Write only how many lines in this data include "none".

+++ Source material +++

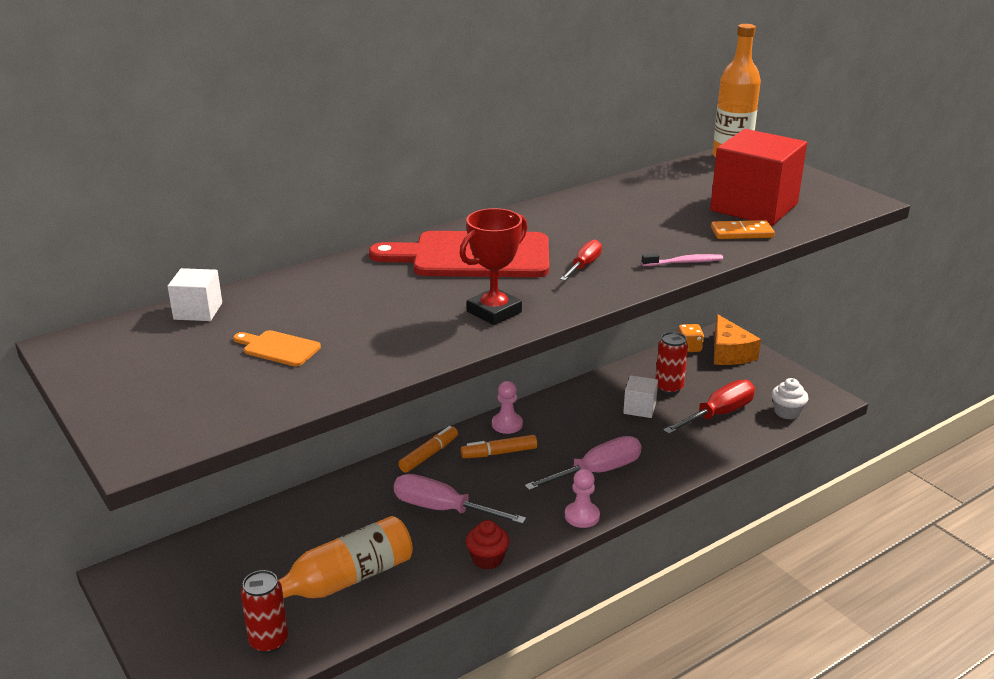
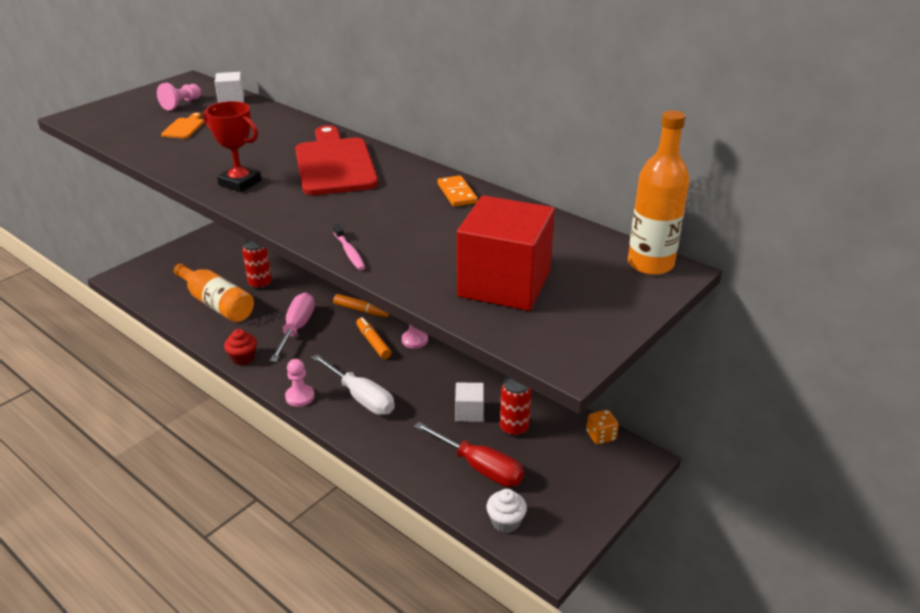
camera: 75 degrees right, 5 degrees up
(177, 350) = (181, 104): none -> pink pawn
(269, 641) = (162, 290): red can -> red can (260, 284)
(584, 266) = (329, 208): red screwdriver -> none
(596, 472) = (361, 397): pink screwdriver -> white screwdriver
(729, 353) = (607, 468): orange cheese -> none
(742, 233) = (431, 279): orange domino -> orange domino (457, 193)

+++

**Task response**
3